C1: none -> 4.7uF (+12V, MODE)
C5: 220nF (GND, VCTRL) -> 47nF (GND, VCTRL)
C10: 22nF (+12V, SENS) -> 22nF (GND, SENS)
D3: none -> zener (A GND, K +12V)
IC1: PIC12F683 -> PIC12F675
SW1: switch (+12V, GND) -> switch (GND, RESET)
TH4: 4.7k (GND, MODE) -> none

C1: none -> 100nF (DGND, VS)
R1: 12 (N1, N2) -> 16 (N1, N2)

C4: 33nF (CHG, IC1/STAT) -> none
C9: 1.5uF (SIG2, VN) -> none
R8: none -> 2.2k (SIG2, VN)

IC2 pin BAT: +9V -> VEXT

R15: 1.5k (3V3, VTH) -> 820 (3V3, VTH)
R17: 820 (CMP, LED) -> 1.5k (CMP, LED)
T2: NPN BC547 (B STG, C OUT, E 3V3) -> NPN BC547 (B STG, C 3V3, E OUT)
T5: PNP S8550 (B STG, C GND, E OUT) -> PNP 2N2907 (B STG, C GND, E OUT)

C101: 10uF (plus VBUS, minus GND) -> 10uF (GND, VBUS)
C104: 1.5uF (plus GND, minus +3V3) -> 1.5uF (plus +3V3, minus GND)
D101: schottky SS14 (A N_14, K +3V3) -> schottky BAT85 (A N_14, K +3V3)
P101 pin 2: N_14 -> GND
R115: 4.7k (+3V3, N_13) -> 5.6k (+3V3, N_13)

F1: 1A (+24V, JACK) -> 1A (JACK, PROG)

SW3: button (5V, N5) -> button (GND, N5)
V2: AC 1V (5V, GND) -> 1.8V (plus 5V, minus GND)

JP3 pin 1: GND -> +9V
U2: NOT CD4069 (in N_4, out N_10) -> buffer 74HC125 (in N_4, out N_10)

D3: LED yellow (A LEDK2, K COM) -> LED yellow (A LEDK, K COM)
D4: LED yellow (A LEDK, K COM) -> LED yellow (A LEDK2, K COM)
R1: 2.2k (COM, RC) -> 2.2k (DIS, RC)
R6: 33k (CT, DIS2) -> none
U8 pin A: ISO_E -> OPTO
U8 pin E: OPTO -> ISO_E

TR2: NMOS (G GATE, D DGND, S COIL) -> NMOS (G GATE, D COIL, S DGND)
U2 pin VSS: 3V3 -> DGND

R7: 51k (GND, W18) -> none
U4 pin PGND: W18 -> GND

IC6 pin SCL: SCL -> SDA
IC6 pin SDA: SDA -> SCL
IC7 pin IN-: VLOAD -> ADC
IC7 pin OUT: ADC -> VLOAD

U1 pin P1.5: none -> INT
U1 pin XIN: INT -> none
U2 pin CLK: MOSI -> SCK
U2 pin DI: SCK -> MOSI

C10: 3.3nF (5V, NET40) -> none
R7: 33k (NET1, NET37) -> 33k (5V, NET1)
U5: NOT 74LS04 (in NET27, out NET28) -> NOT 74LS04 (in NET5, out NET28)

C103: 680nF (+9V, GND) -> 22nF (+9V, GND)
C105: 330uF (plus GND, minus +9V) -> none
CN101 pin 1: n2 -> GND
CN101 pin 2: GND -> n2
※
(REQUIRED WORK) Could you copy each line of the material that holds "VLOAD"?

(TASK RESPONSE)
IC7 pin IN-: VLOAD -> ADC
IC7 pin OUT: ADC -> VLOAD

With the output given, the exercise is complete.